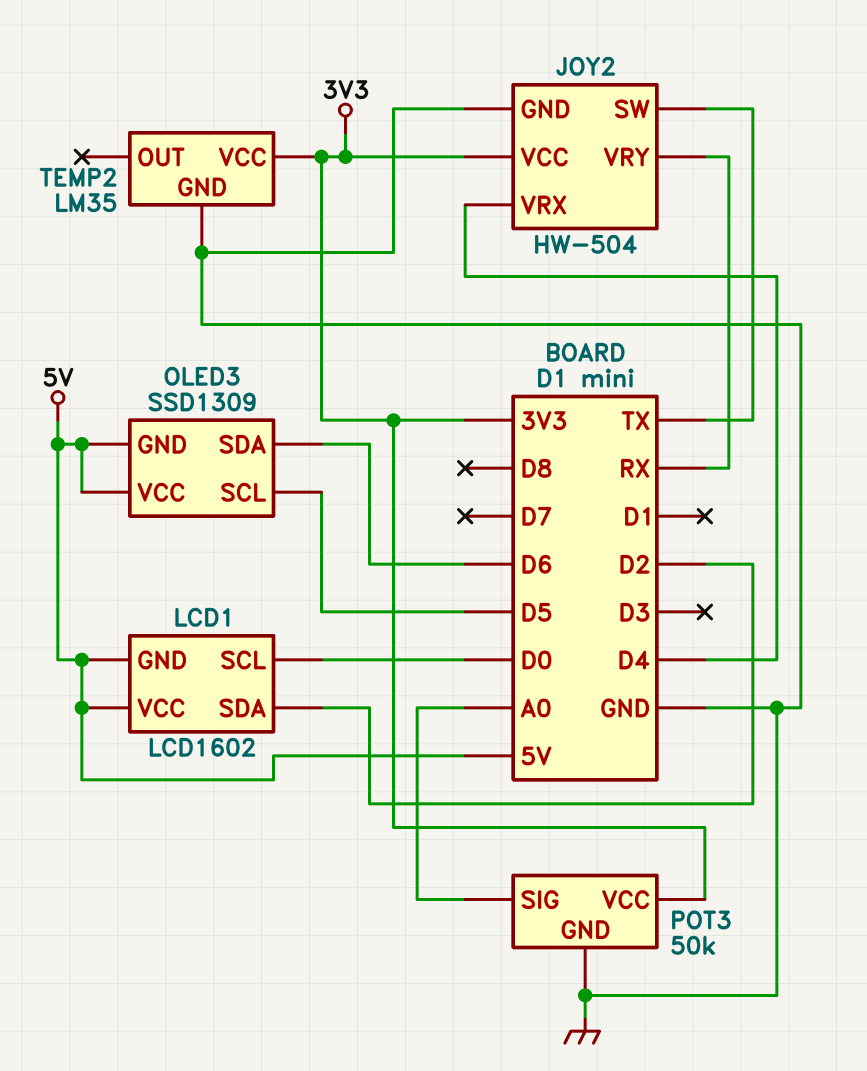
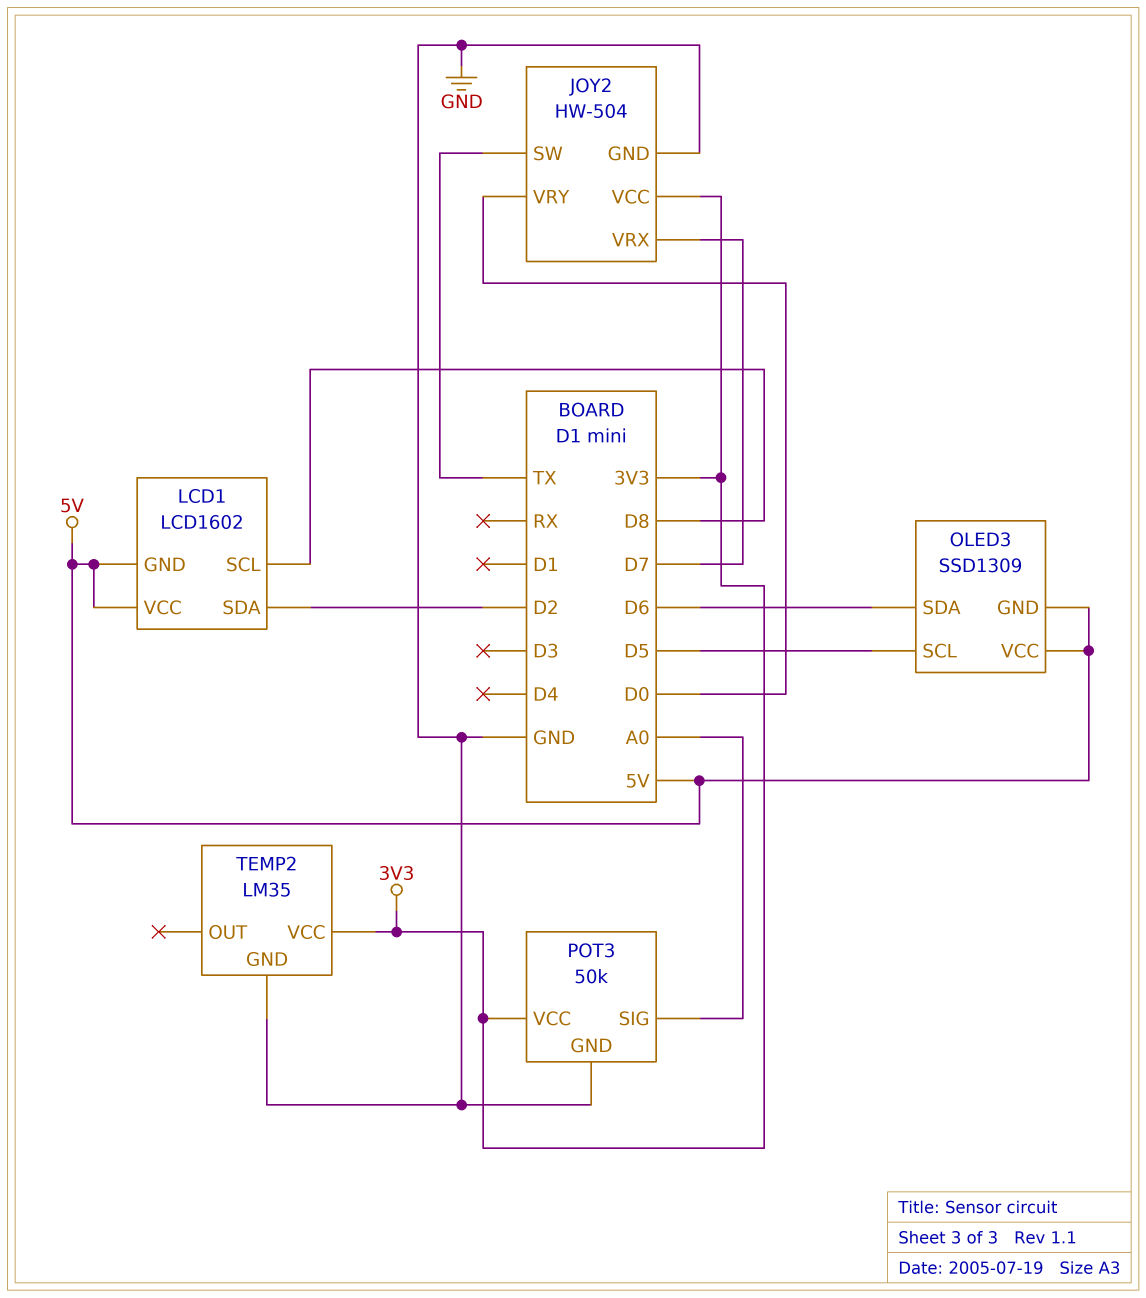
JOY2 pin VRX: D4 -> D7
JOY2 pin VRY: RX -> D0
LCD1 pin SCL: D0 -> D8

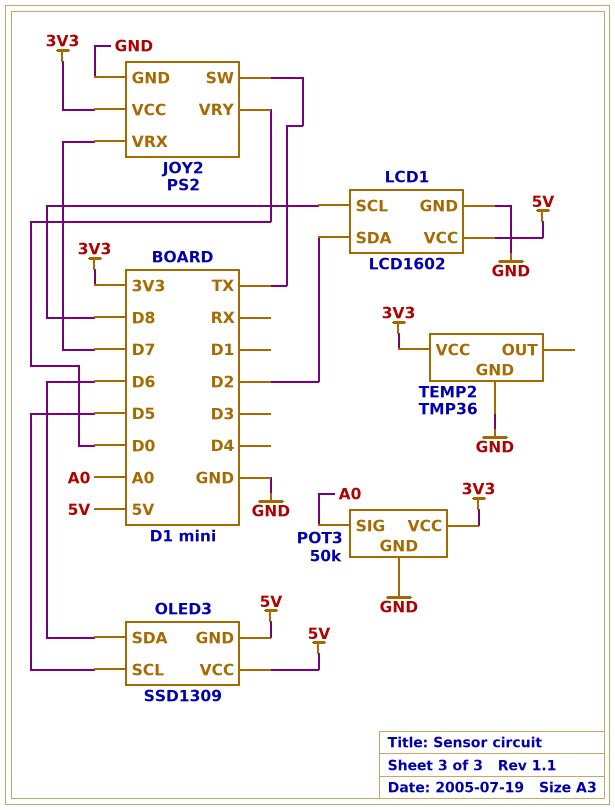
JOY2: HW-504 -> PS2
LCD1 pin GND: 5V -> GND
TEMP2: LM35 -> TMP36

__YOUR OBJECTIVE__: The records above should be returned word for word, with every picture left out.

__RESPONSE TO THE TASK__:
JOY2 pin VRX: D4 -> D7
JOY2 pin VRY: RX -> D0
LCD1 pin SCL: D0 -> D8

JOY2: HW-504 -> PS2
LCD1 pin GND: 5V -> GND
TEMP2: LM35 -> TMP36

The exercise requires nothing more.